Work instruction →
The records that follow are to be printed exactly, with no images.

Object change listings →
>>>>>

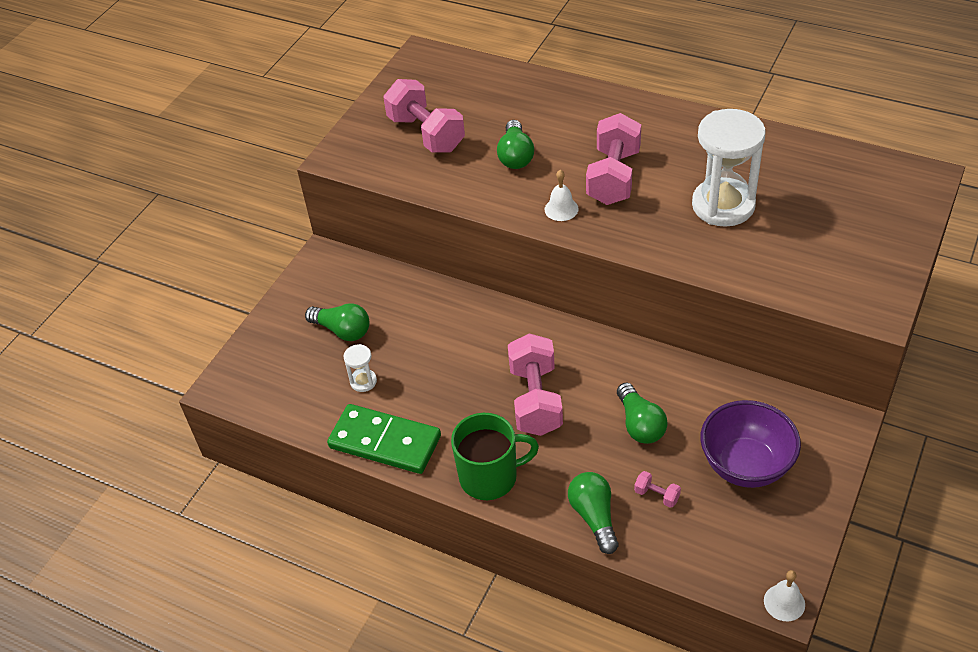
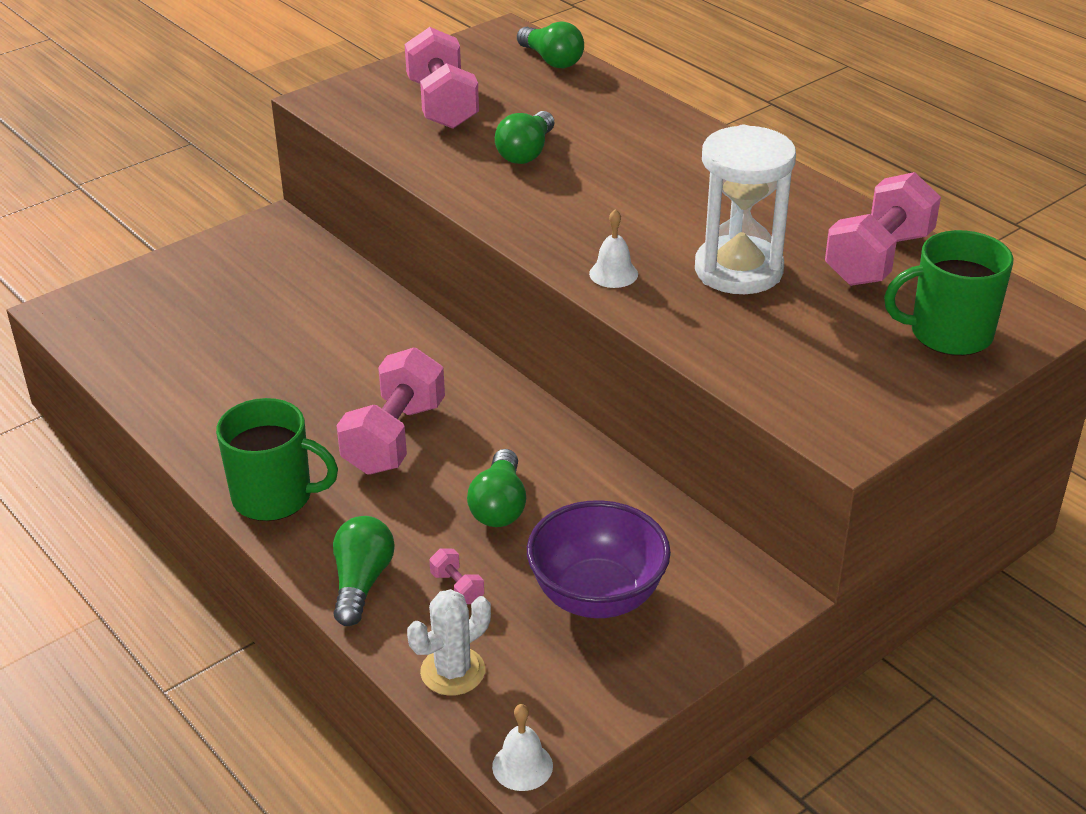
camera: 20 degrees right, 10 degrees down
(342, 330) = (234, 298): green light bulb -> green light bulb (551, 60)
(363, 381) = (214, 354): white hourglass -> none
(385, 442) = (187, 420): green domino -> none
(561, 209) = (533, 217): white bell -> white bell (613, 274)
(613, 177) = (625, 204): pink dumbbell -> pink dumbbell (878, 258)
(697, 556) = (453, 671): none -> white cactus
(881, 209) = (948, 334): none -> green mug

<<<<<

Output of the task →
camera: 20 degrees right, 10 degrees down
(342, 330) = (234, 298): green light bulb -> green light bulb (551, 60)
(363, 381) = (214, 354): white hourglass -> none
(385, 442) = (187, 420): green domino -> none
(561, 209) = (533, 217): white bell -> white bell (613, 274)
(613, 177) = (625, 204): pink dumbbell -> pink dumbbell (878, 258)
(697, 556) = (453, 671): none -> white cactus
(881, 209) = (948, 334): none -> green mug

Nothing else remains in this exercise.